## [WORK REQUIRED]
Include the line with "(370, 303) = (702, 332): black phone -> none" and every line before it in the entries below, echoed exactly, but not the pictures.

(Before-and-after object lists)
-------

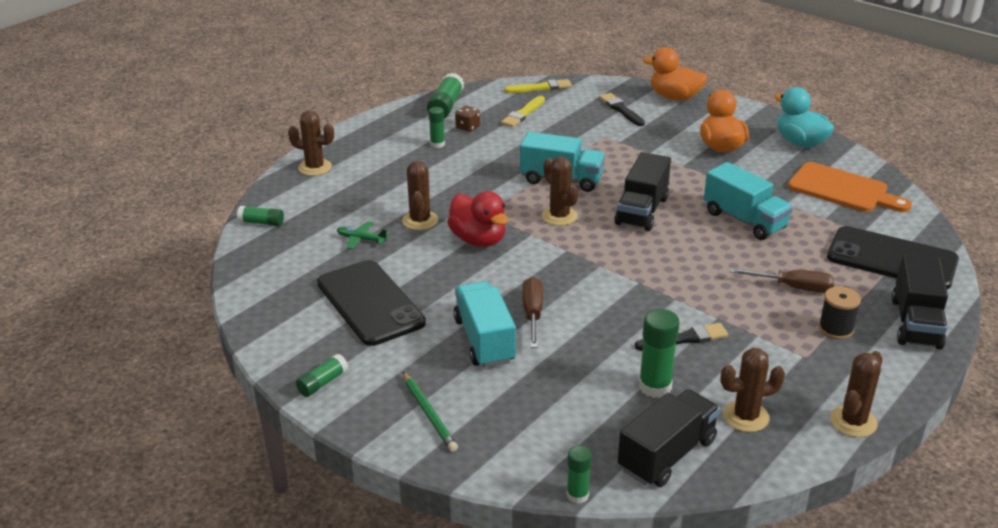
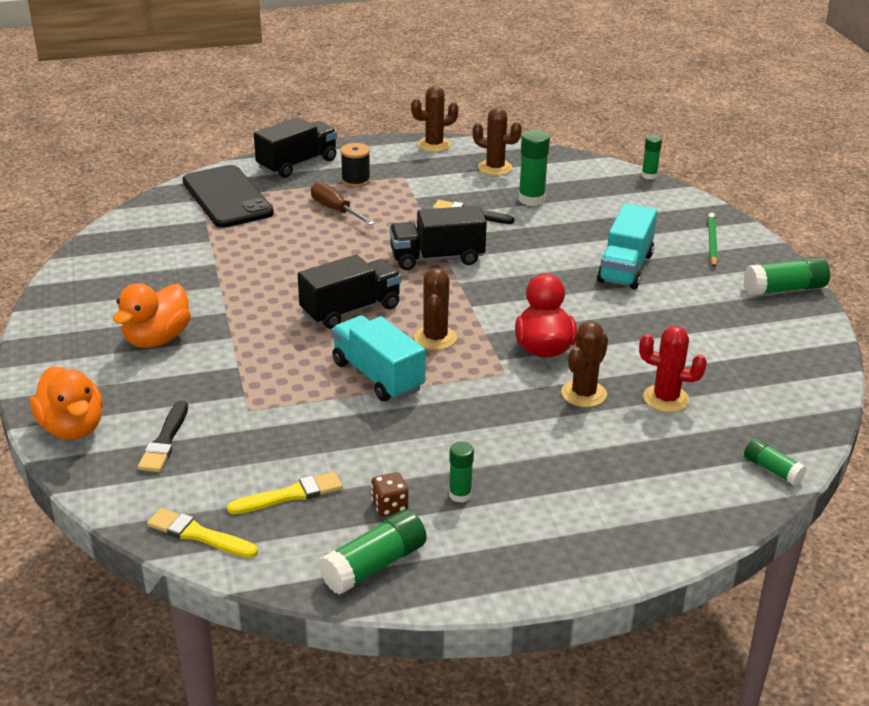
camera: 145 degrees left, 0 degrees up
(315, 167) = (656, 530): brown cactus -> none
(322, 383) = (784, 289): green glue stick -> green glue stick, size x1.64
(361, 239) = (666, 399): green plane -> red cactus
(370, 303) = (702, 332): black phone -> none
(532, 314) = (565, 270): brown screwdriver -> none
(667, 455) = (570, 171): black truck -> black truck (437, 258)
(744, 220) = (277, 265): turquoise truck -> none
(800, 143) = (76, 308): turquoise duck -> none
(842, 189) = (144, 253): orange cutting board -> none

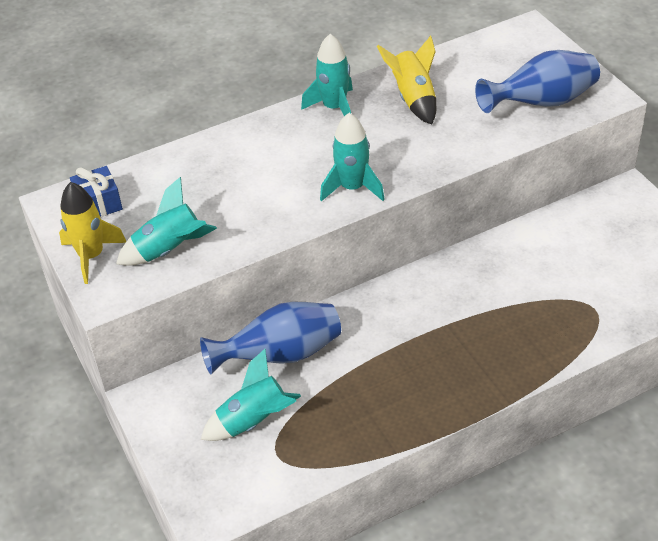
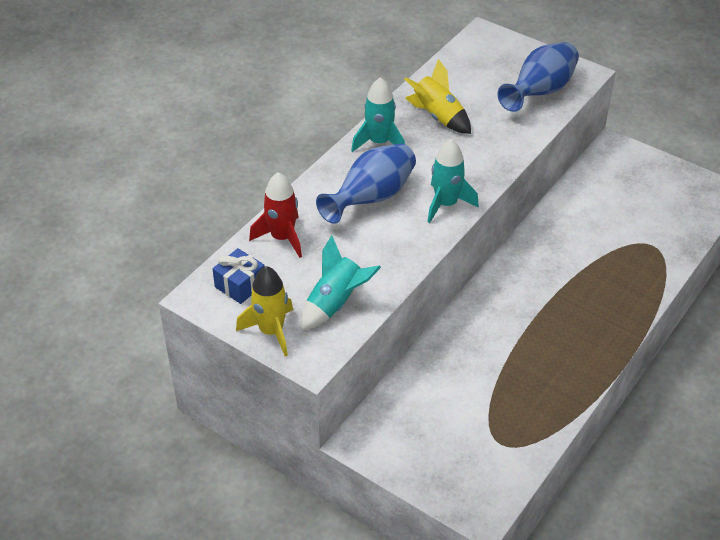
camera: 30 degrees left, 0 degrees up
(171, 172) = (282, 237): none -> red rocket
(254, 421) = (463, 424): turquoise rocket -> none
(280, 355) = (444, 364): blue vase -> blue vase (371, 198)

-------

## [RESULT FOR THIS TASK]
camera: 145 degrees left, 0 degrees up
(315, 167) = (656, 530): brown cactus -> none
(322, 383) = (784, 289): green glue stick -> green glue stick, size x1.64
(361, 239) = (666, 399): green plane -> red cactus
(370, 303) = (702, 332): black phone -> none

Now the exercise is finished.